Copy the data that appears below exactly. Drop the pictures.

* **INFORMATION PROVIDED**:
■ ■ ■ ■
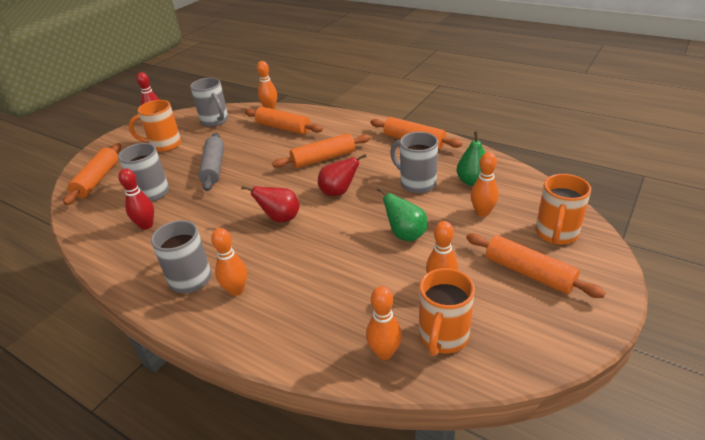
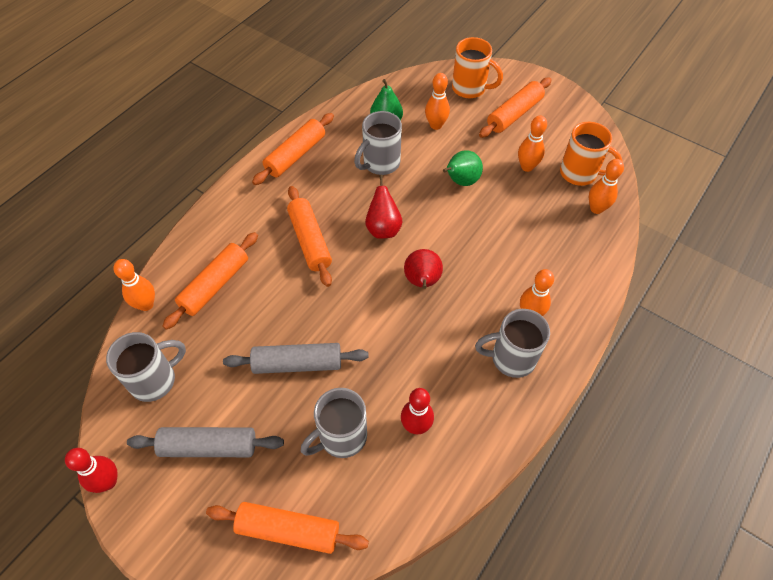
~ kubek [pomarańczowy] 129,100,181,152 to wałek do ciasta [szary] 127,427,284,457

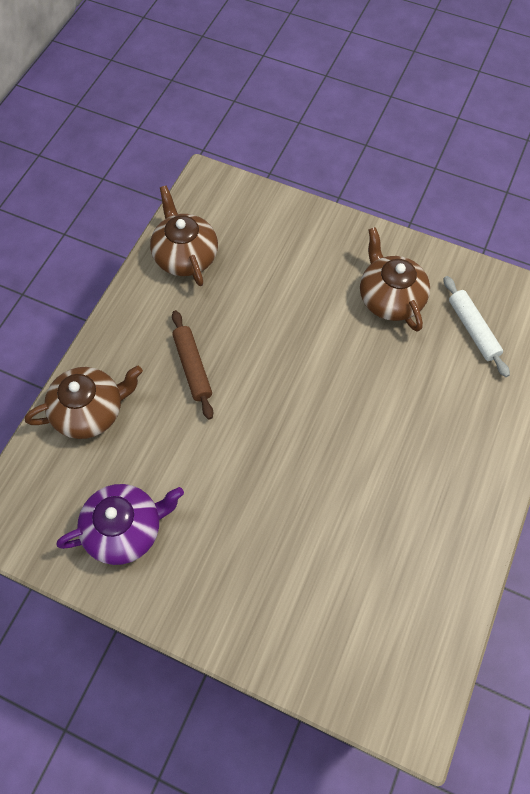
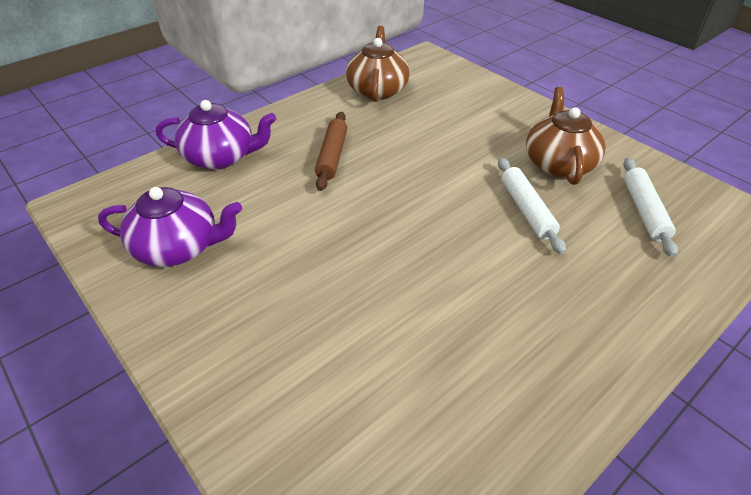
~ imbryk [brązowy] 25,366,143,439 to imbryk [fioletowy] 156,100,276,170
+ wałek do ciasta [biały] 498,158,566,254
■ ■ ■ ■
* **RESPONSE FOR THIS EXERCISE**:
~ kubek [pomarańczowy] 129,100,181,152 to wałek do ciasta [szary] 127,427,284,457

~ imbryk [brązowy] 25,366,143,439 to imbryk [fioletowy] 156,100,276,170
+ wałek do ciasta [biały] 498,158,566,254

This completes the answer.